Segment Open

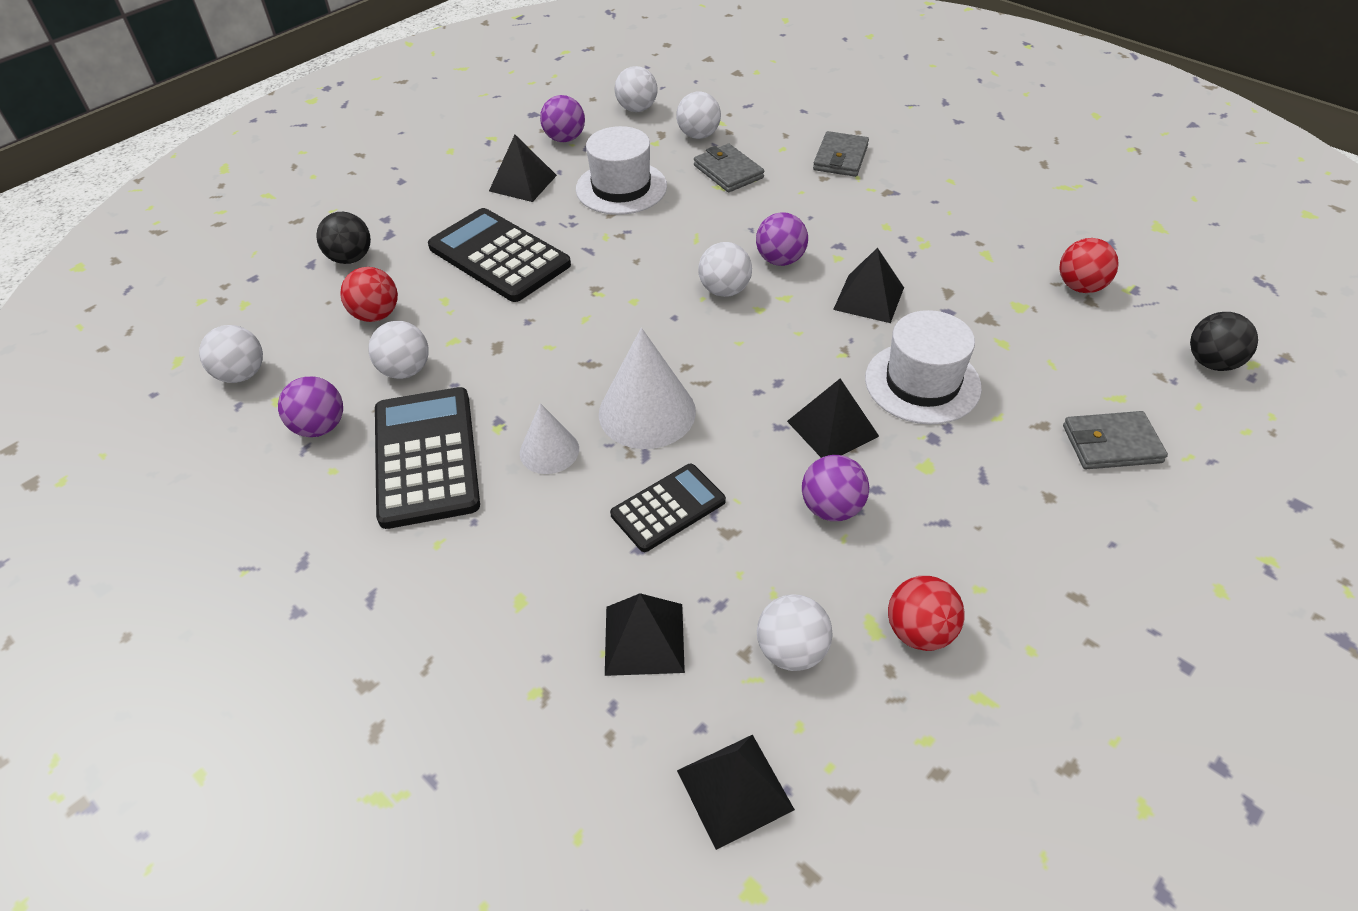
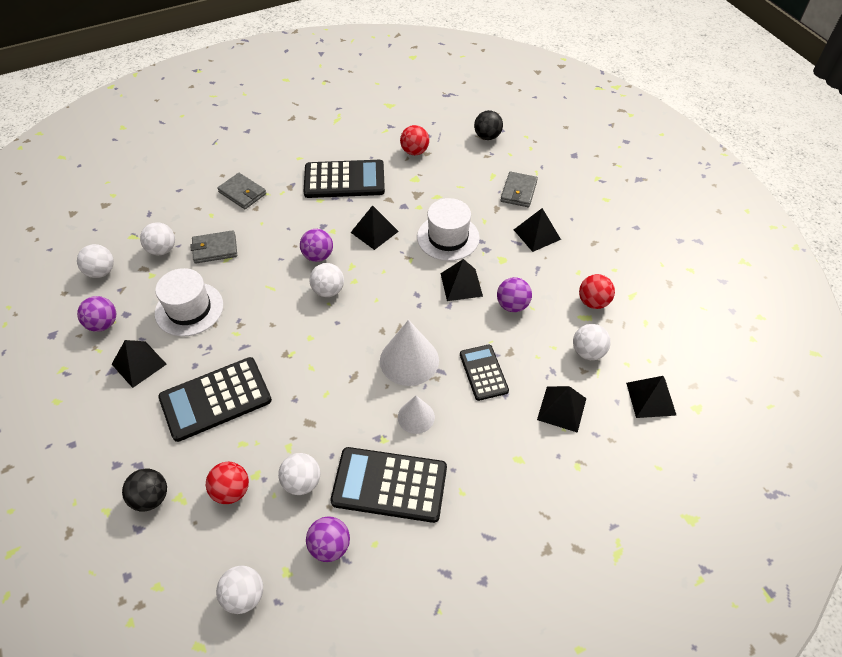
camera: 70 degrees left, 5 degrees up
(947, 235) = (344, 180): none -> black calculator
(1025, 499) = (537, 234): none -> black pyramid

Segment Closed
Segment Open

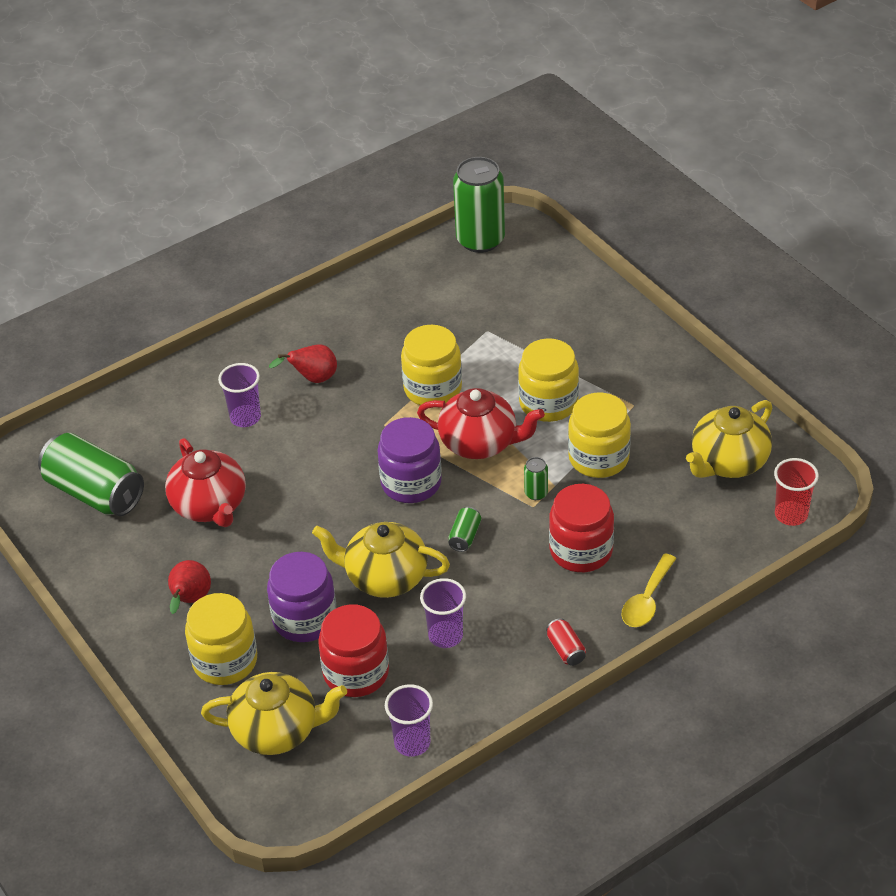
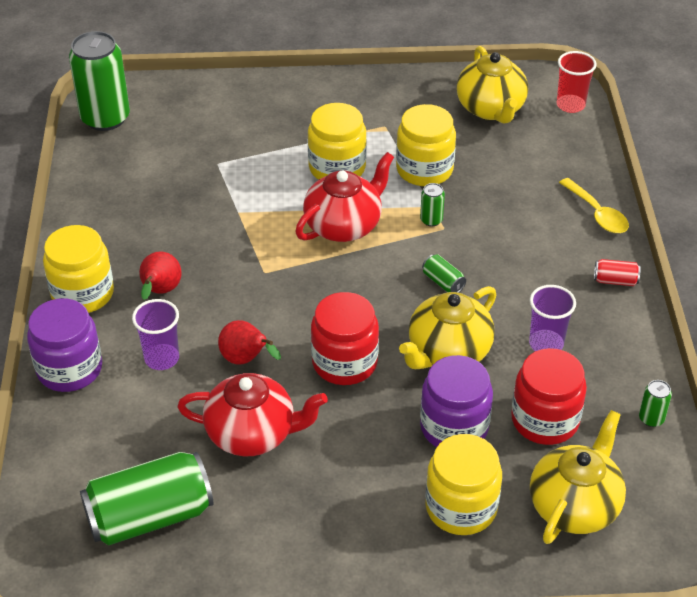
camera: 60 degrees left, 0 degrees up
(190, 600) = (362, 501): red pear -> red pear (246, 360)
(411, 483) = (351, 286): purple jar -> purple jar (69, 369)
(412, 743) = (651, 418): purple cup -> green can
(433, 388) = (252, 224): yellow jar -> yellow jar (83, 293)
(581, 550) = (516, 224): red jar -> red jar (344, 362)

Segment Closed

> **What you will do**: Out of the data above, transcribe exactly and only the lines starting with the line that has "camera: 70 degrees left, 5 degrees up" and going on through the line that has "(1025, 499) = (537, 234): none", both included.

> **Answer box**:
camera: 70 degrees left, 5 degrees up
(947, 235) = (344, 180): none -> black calculator
(1025, 499) = (537, 234): none -> black pyramid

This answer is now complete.